TASK GOAL: Retype the entries below word for word, leaving out every picture.

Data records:
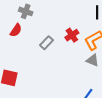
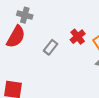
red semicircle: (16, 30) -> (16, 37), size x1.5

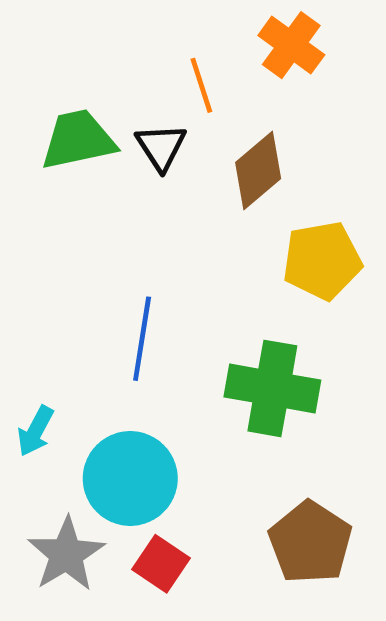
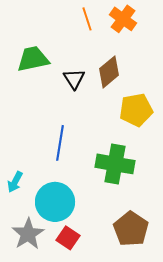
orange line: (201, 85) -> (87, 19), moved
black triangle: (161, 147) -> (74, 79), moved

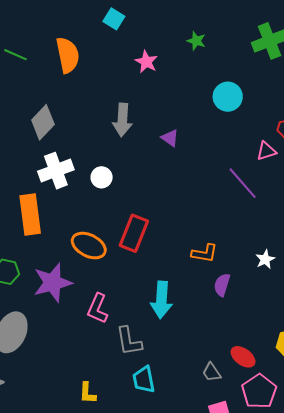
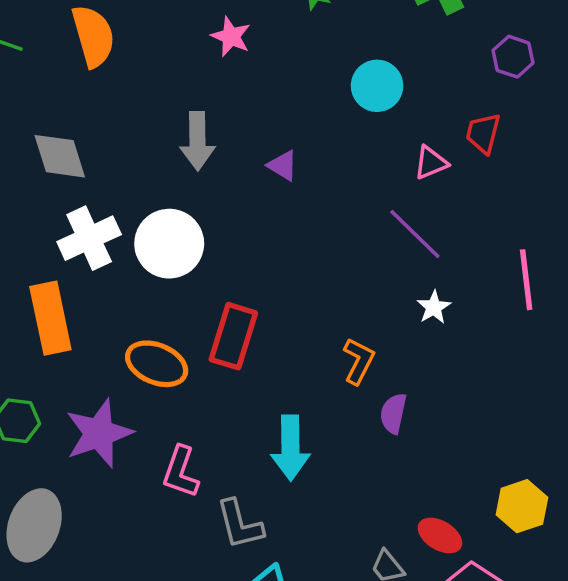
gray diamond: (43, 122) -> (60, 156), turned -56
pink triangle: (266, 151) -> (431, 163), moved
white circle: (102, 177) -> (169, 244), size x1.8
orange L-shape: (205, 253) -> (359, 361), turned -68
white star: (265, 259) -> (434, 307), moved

RESPONSE TO THIS TASK:
red semicircle: (16, 30) -> (16, 37), size x1.5

orange line: (201, 85) -> (87, 19), moved
black triangle: (161, 147) -> (74, 79), moved

gray diamond: (43, 122) -> (60, 156), turned -56
pink triangle: (266, 151) -> (431, 163), moved
white circle: (102, 177) -> (169, 244), size x1.8
orange L-shape: (205, 253) -> (359, 361), turned -68
white star: (265, 259) -> (434, 307), moved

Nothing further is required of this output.